TASK DETAILS
What is needed is an exact copy of every entry below, with the pictures left out.

START RECORDS SHOWN

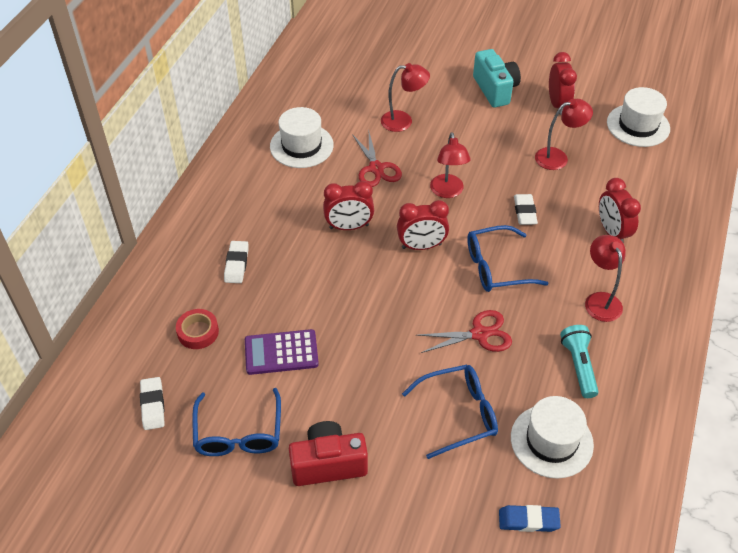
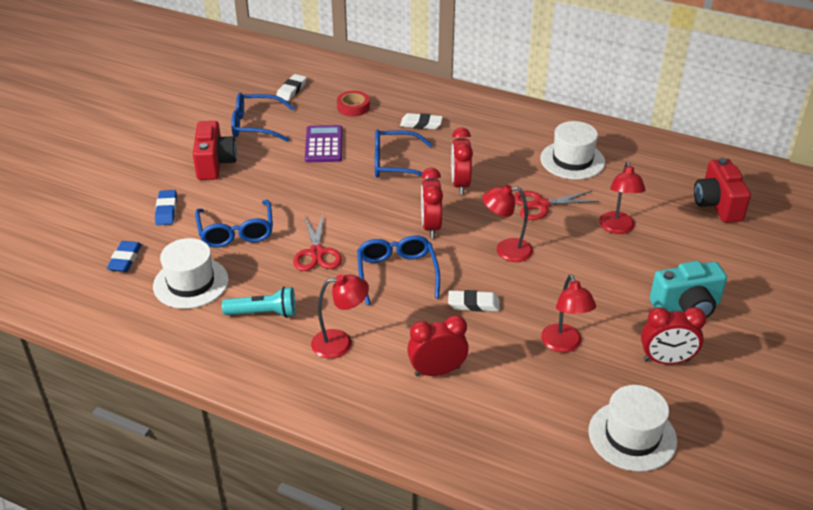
camera: 95 degrees right, 10 degrees down
(153, 405) = (291, 90): white eraser -> white eraser turned 60 degrees counterclockwise
(316, 282) = (395, 164): none -> blue glasses
(362, 62) = (717, 205): none -> red camera
(430, 498) = (166, 210): none -> blue eraser

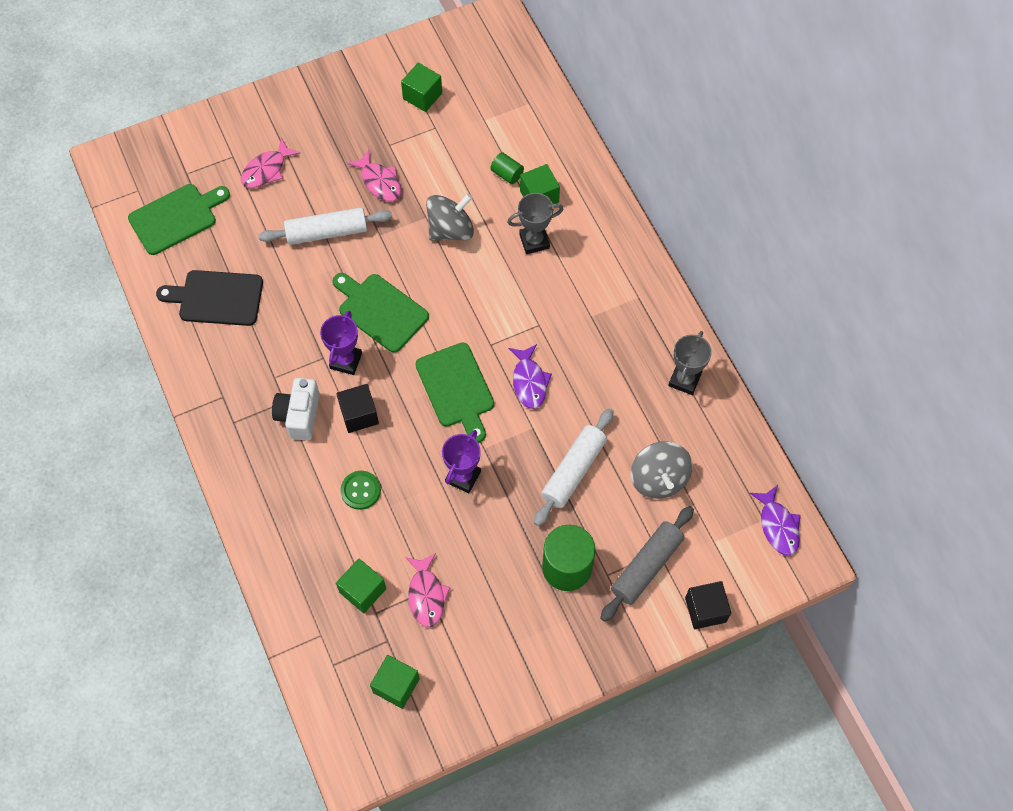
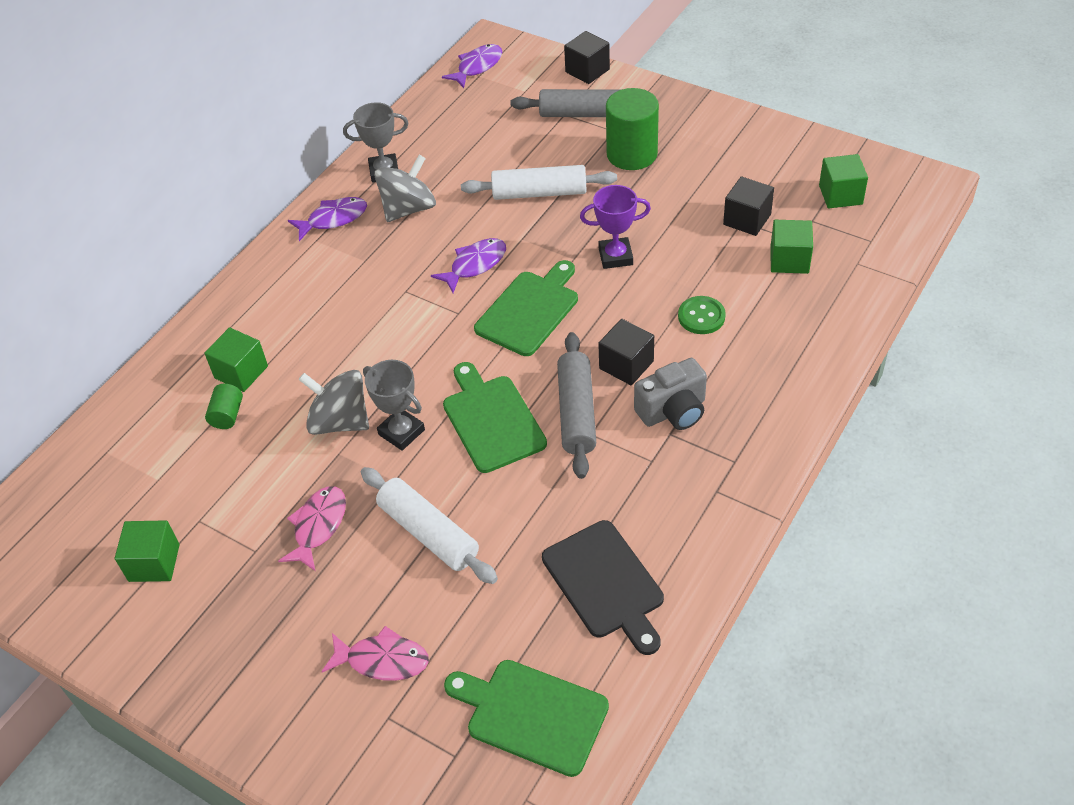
camera: 120 degrees left, 15 degrees down
(299, 415) = (673, 411): white camera -> grey camera
(346, 361) = (577, 412): purple trophy -> grey rolling pin
(380, 311) = (492, 420): green cutting board -> green cutting board turned 150 degrees clockwise
(426, 595) = (747, 219): pink fish -> black cube
(534, 241) = (304, 346): grey trophy -> grey trophy (401, 432)
(653, 319) = (333, 219): none -> purple fish
(658, 479) = (497, 143): grey spinning top -> grey spinning top (408, 209)

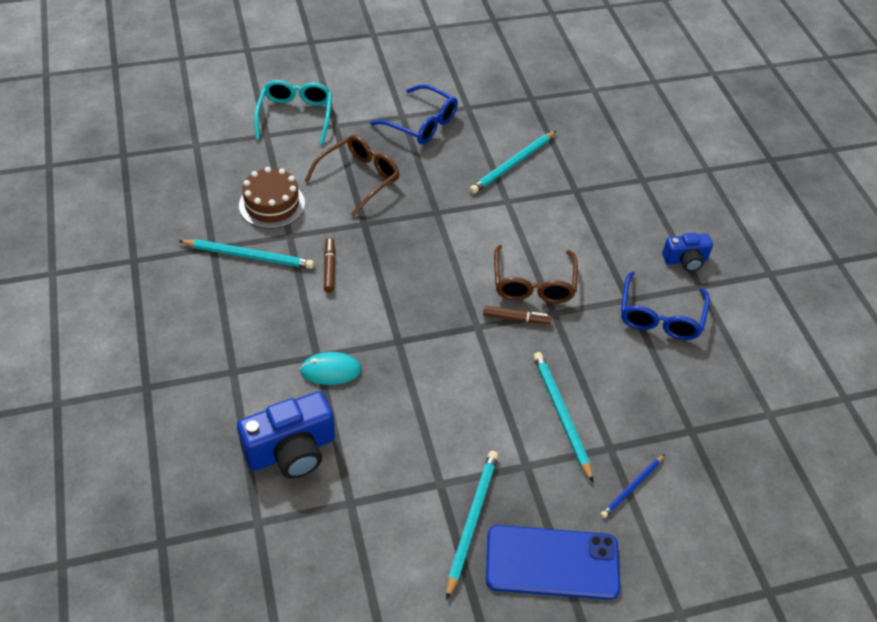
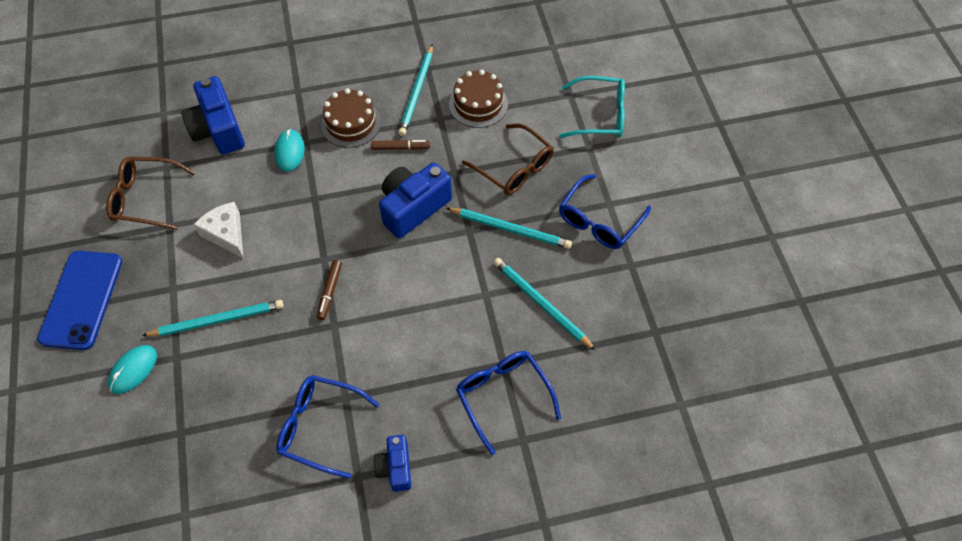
camera: 95 degrees right, 10 degrees up
(291, 314) = (351, 123): none -> brown cake
(409, 255) = (413, 207): none -> blue camera
(449, 421) = (226, 234): none -> white cheese
(472, 521) = (131, 245): turquoise pencil -> turquoise pencil (510, 229)
(533, 284) = (371, 310): brown glasses -> brown glasses (146, 198)
(606, 191) = (503, 396): none -> blue glasses
(632, 487) = (133, 370): blue pencil -> turquoise mouse

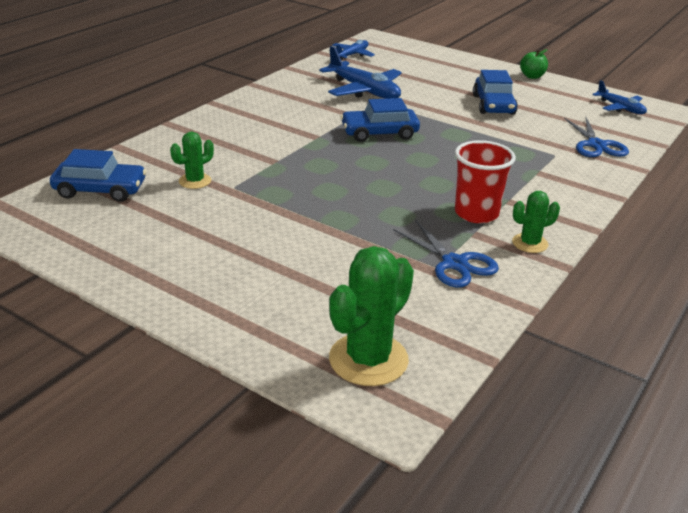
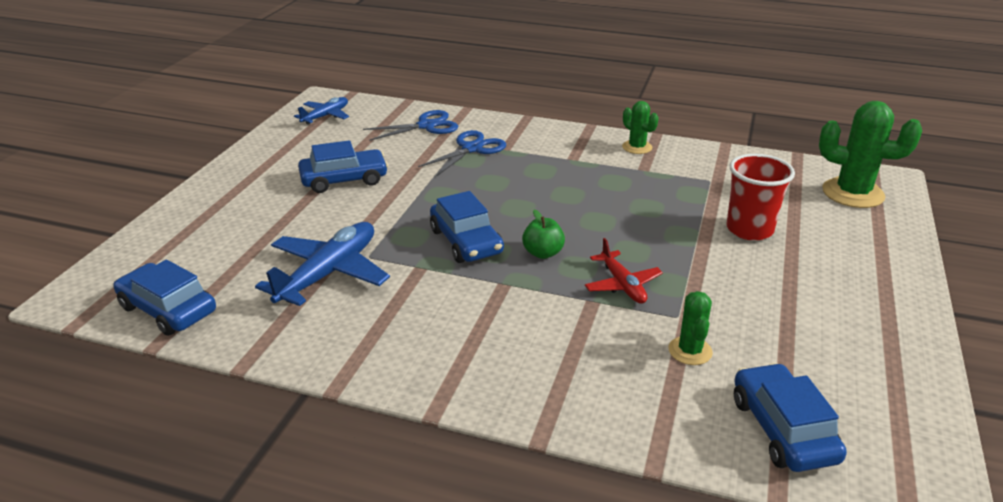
camera: 105 degrees left, 0 degrees up
(195, 181) = (690, 351): green cactus -> green cactus turned 60 degrees clockwise
(286, 176) = (622, 285): none -> red plane
(352, 55) = (168, 309): blue plane -> blue car
(454, 263) = (698, 174): blue scissors -> blue scissors (472, 149)
(476, 213) = (608, 171): red cup -> red cup (749, 229)
(532, 76) = (240, 162): green apple -> green apple (543, 253)

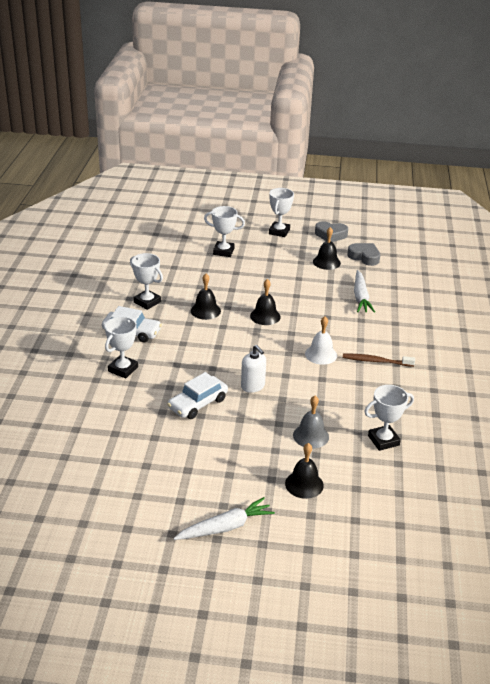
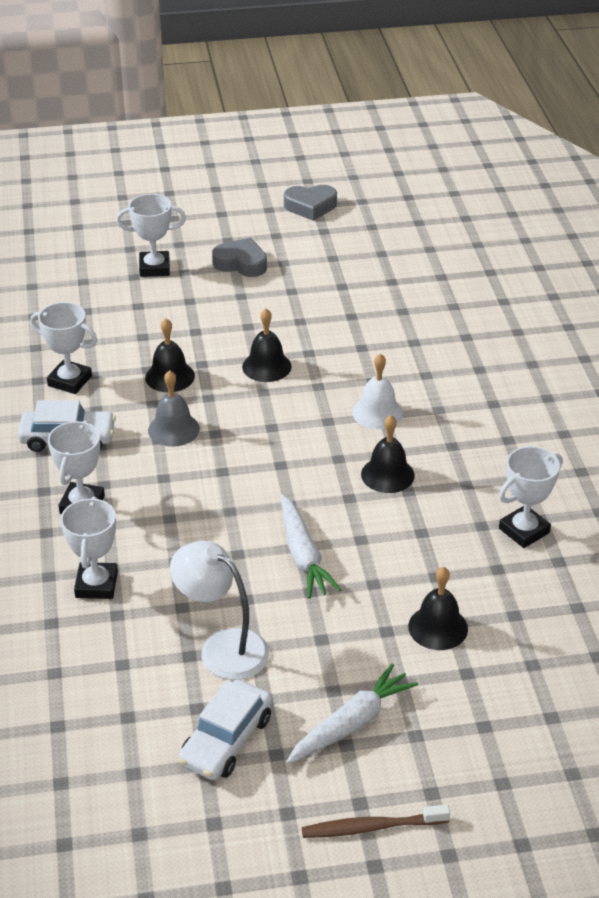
camera: 15 degrees left, 5 degrees up
(167, 465) = (222, 647): none -> white lamp
(198, 403) = (225, 536): white car -> white car (226, 740)
(253, 386) = (297, 487): white soap dispenser -> none
(279, 232) = (228, 216): white trophy -> white trophy (96, 585)
(311, 436) = (416, 548): grey bell -> grey bell (173, 429)
(326, 262) = (323, 255): black bell -> black bell (387, 474)
(360, 297) = (398, 304): white carrot -> white carrot (303, 555)
(364, 257) = (377, 235): grey heart -> grey heart (241, 263)
(376, 361) = (463, 405): brown toothbrush -> brown toothbrush (371, 827)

END RECORDS SHOWN

REPLY
camera: 95 degrees right, 10 degrees down
(153, 405) = (291, 90): white eraser -> white eraser turned 60 degrees counterclockwise
(316, 282) = (395, 164): none -> blue glasses
(362, 62) = (717, 205): none -> red camera
(430, 498) = (166, 210): none -> blue eraser

camera: 120 degrees left, 15 degrees down
(299, 415) = (673, 411): white camera -> grey camera
(346, 361) = (577, 412): purple trophy -> grey rolling pin
(380, 311) = (492, 420): green cutting board -> green cutting board turned 150 degrees clockwise
(426, 595) = (747, 219): pink fish -> black cube
(534, 241) = (304, 346): grey trophy -> grey trophy (401, 432)
(653, 319) = (333, 219): none -> purple fish
(658, 479) = (497, 143): grey spinning top -> grey spinning top (408, 209)

camera: 95 degrees right, 10 degrees up
(291, 314) = (351, 123): none -> brown cake
(409, 255) = (413, 207): none -> blue camera
(449, 421) = (226, 234): none -> white cheese
(472, 521) = (131, 245): turquoise pencil -> turquoise pencil (510, 229)
(533, 284) = (371, 310): brown glasses -> brown glasses (146, 198)
(606, 191) = (503, 396): none -> blue glasses
(632, 487) = (133, 370): blue pencil -> turquoise mouse

camera: 105 degrees left, 0 degrees up
(195, 181) = (690, 351): green cactus -> green cactus turned 60 degrees clockwise
(286, 176) = (622, 285): none -> red plane
(352, 55) = (168, 309): blue plane -> blue car
(454, 263) = (698, 174): blue scissors -> blue scissors (472, 149)
(476, 213) = (608, 171): red cup -> red cup (749, 229)
(532, 76) = (240, 162): green apple -> green apple (543, 253)

camera: 15 degrees left, 5 degrees up
(167, 465) = (222, 647): none -> white lamp
(198, 403) = (225, 536): white car -> white car (226, 740)
(253, 386) = (297, 487): white soap dispenser -> none
(279, 232) = (228, 216): white trophy -> white trophy (96, 585)
(311, 436) = (416, 548): grey bell -> grey bell (173, 429)
(326, 262) = (323, 255): black bell -> black bell (387, 474)
(360, 297) = (398, 304): white carrot -> white carrot (303, 555)
(364, 257) = (377, 235): grey heart -> grey heart (241, 263)
(376, 361) = (463, 405): brown toothbrush -> brown toothbrush (371, 827)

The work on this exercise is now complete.